### [TASK GOAL]
Take the line containing "F1: 3A (JACK, VA) -> 750mA (JACK, VA)" and each line after it through the end of the data below, and return them exactly, minus any pictures.

### [Revision comparison data]
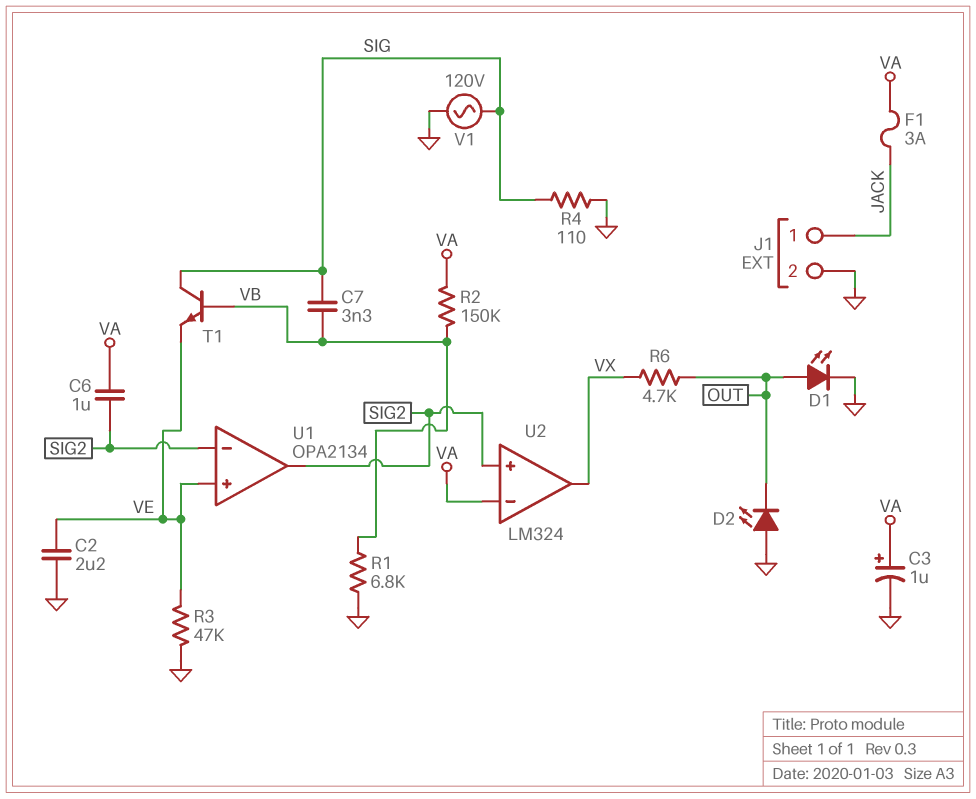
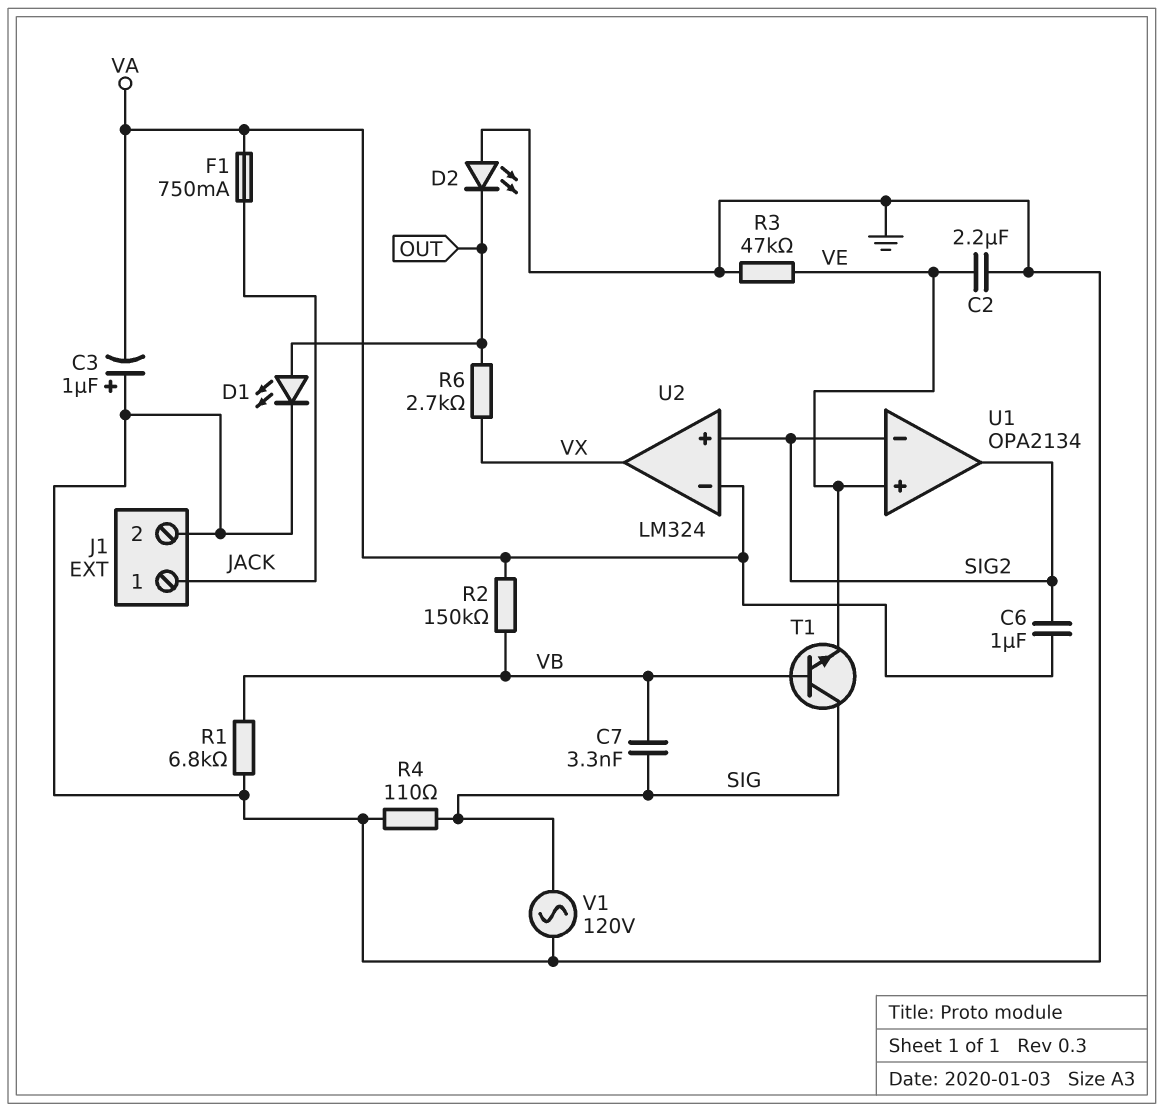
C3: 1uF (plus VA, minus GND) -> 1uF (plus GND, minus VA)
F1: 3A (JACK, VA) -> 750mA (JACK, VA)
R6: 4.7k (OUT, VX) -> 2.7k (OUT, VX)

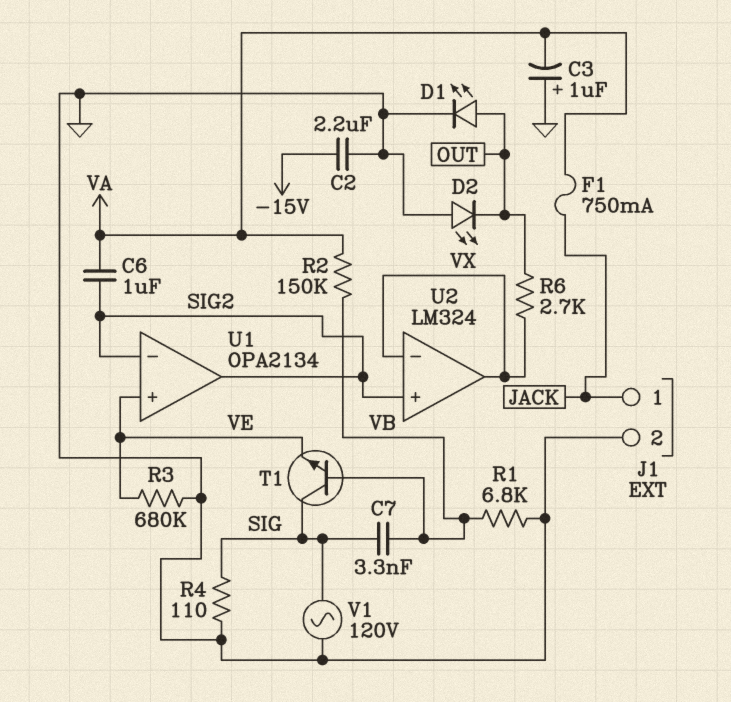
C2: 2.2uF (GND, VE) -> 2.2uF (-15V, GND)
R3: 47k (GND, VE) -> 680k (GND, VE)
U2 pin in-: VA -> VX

### [EXERCISE RESULT]
F1: 3A (JACK, VA) -> 750mA (JACK, VA)
R6: 4.7k (OUT, VX) -> 2.7k (OUT, VX)

C2: 2.2uF (GND, VE) -> 2.2uF (-15V, GND)
R3: 47k (GND, VE) -> 680k (GND, VE)
U2 pin in-: VA -> VX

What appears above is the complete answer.